=== Section Start ===

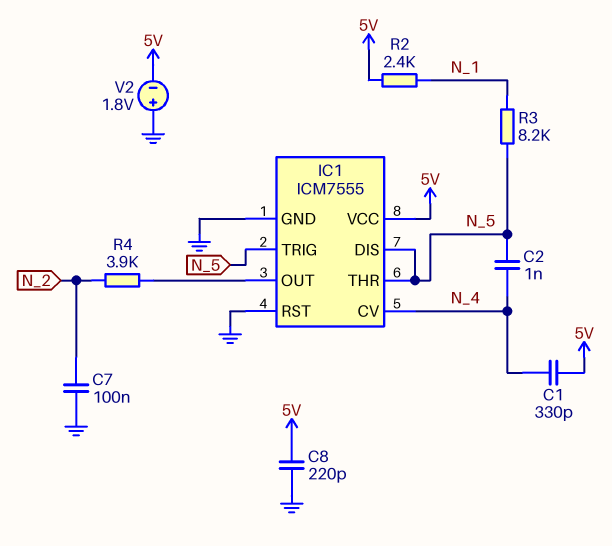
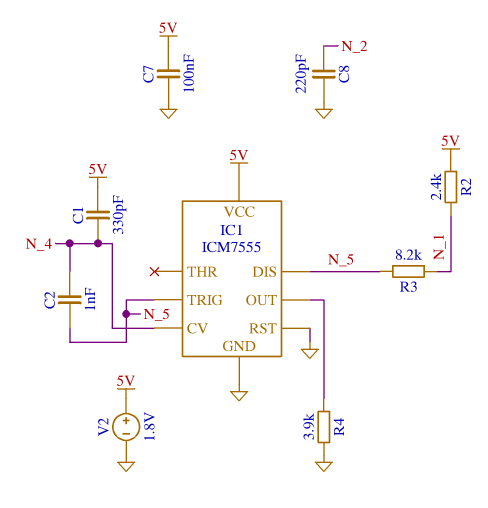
C7: 100nF (GND, N_2) -> 100nF (5V, GND)
C8: 220pF (5V, GND) -> 220pF (GND, N_2)
IC1 pin THR: N_5 -> none
R4: 3.9k (IC1/OUT, N_2) -> 3.9k (GND, IC1/OUT)
V2: 1.8V (plus GND, minus 5V) -> 1.8V (plus 5V, minus GND)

=== Section End ===

Work to complete => All of the material above is to be copied exactly, except for its images.

Answer below =>
C7: 100nF (GND, N_2) -> 100nF (5V, GND)
C8: 220pF (5V, GND) -> 220pF (GND, N_2)
IC1 pin THR: N_5 -> none
R4: 3.9k (IC1/OUT, N_2) -> 3.9k (GND, IC1/OUT)
V2: 1.8V (plus GND, minus 5V) -> 1.8V (plus 5V, minus GND)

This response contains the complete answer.